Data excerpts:
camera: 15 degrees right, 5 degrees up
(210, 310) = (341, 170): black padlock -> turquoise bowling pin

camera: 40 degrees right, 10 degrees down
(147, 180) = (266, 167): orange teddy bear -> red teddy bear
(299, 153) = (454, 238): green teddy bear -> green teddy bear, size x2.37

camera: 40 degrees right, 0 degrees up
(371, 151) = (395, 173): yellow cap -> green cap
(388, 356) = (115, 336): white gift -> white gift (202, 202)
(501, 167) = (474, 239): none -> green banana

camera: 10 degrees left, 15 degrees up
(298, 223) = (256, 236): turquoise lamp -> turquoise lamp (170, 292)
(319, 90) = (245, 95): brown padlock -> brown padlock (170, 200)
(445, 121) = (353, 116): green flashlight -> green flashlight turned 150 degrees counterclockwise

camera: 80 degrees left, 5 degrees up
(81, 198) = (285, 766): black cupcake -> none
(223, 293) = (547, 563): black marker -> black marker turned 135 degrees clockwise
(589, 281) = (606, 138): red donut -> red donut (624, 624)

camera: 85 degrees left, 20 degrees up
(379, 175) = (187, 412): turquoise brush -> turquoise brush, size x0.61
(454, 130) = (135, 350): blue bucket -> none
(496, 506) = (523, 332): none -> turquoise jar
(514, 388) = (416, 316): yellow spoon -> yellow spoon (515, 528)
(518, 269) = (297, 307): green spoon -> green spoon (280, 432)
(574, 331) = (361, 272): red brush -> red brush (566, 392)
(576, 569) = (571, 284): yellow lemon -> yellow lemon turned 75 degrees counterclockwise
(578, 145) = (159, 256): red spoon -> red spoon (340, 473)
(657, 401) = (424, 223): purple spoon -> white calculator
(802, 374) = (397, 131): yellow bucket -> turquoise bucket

_The task_
Each line of the data is to be transcribed exactly.

_Answer box_
camera: 15 degrees right, 5 degrees up
(210, 310) = (341, 170): black padlock -> turquoise bowling pin

camera: 40 degrees right, 10 degrees down
(147, 180) = (266, 167): orange teddy bear -> red teddy bear
(299, 153) = (454, 238): green teddy bear -> green teddy bear, size x2.37

camera: 40 degrees right, 0 degrees up
(371, 151) = (395, 173): yellow cap -> green cap
(388, 356) = (115, 336): white gift -> white gift (202, 202)
(501, 167) = (474, 239): none -> green banana

camera: 10 degrees left, 15 degrees up
(298, 223) = (256, 236): turquoise lamp -> turquoise lamp (170, 292)
(319, 90) = (245, 95): brown padlock -> brown padlock (170, 200)
(445, 121) = (353, 116): green flashlight -> green flashlight turned 150 degrees counterclockwise

camera: 80 degrees left, 5 degrees up
(81, 198) = (285, 766): black cupcake -> none
(223, 293) = (547, 563): black marker -> black marker turned 135 degrees clockwise
(589, 281) = (606, 138): red donut -> red donut (624, 624)

camera: 85 degrees left, 20 degrees up
(379, 175) = (187, 412): turquoise brush -> turquoise brush, size x0.61
(454, 130) = (135, 350): blue bucket -> none
(496, 506) = (523, 332): none -> turquoise jar
(514, 388) = (416, 316): yellow spoon -> yellow spoon (515, 528)
(518, 269) = (297, 307): green spoon -> green spoon (280, 432)
(574, 331) = (361, 272): red brush -> red brush (566, 392)
(576, 569) = (571, 284): yellow lemon -> yellow lemon turned 75 degrees counterclockwise
(578, 145) = (159, 256): red spoon -> red spoon (340, 473)
(657, 401) = (424, 223): purple spoon -> white calculator
(802, 374) = (397, 131): yellow bucket -> turquoise bucket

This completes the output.